*Your assignment*
Below are records; count how many of their lines contain the word "AGND" and give the number alone.

----

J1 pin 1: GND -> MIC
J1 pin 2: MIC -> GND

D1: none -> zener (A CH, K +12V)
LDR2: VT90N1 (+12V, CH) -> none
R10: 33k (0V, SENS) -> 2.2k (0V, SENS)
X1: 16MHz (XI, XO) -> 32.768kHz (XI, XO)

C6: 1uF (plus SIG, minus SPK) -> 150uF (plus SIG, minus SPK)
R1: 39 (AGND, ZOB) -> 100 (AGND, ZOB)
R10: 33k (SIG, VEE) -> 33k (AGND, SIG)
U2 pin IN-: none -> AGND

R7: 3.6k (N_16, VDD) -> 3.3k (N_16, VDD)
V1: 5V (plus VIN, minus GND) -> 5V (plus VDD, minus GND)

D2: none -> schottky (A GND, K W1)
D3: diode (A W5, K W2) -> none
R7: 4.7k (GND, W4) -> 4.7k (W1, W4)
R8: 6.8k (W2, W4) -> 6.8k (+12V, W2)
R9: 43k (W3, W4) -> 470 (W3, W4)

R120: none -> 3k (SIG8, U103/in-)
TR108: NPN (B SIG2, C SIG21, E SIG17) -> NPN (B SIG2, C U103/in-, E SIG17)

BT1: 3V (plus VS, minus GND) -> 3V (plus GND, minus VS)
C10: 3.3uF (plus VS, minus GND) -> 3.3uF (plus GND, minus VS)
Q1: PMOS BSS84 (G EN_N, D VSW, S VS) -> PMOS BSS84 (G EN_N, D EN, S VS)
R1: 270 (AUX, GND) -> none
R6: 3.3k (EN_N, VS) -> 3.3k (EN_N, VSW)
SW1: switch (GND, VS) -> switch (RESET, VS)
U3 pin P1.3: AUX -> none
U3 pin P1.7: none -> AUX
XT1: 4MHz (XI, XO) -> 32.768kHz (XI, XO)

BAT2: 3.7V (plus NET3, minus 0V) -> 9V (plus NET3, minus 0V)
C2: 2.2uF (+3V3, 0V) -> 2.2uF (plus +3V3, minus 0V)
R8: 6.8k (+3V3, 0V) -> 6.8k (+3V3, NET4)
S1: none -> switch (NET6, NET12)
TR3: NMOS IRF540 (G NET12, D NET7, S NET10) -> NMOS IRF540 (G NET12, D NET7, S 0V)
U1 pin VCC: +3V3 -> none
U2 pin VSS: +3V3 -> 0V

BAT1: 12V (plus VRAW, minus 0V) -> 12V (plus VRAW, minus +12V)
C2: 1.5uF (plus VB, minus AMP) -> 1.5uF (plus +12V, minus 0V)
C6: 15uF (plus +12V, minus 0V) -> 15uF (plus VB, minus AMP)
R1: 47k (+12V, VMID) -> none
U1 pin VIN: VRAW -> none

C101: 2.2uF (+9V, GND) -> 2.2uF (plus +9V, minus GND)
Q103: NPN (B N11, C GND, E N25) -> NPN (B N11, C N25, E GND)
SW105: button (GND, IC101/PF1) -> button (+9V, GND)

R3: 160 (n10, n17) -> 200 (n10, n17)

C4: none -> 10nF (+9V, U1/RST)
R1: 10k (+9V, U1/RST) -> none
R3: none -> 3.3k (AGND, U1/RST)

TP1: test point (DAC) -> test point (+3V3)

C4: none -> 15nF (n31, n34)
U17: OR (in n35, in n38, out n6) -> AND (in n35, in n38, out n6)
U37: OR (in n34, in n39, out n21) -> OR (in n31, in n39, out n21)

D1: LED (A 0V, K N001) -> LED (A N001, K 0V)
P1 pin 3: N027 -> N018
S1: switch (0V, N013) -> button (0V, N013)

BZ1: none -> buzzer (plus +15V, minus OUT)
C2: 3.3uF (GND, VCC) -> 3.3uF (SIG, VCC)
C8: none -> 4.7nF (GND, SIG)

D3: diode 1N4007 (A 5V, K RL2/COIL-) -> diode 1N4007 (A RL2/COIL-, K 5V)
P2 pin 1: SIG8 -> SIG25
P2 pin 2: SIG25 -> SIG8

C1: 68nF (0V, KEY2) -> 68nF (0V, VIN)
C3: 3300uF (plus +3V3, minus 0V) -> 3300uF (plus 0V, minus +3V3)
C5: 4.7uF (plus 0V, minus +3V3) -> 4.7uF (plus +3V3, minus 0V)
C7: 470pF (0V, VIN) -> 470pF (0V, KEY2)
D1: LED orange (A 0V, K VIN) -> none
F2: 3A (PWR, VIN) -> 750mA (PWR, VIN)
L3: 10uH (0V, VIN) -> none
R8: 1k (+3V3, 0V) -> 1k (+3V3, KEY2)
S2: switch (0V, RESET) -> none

----

*Final answer*
4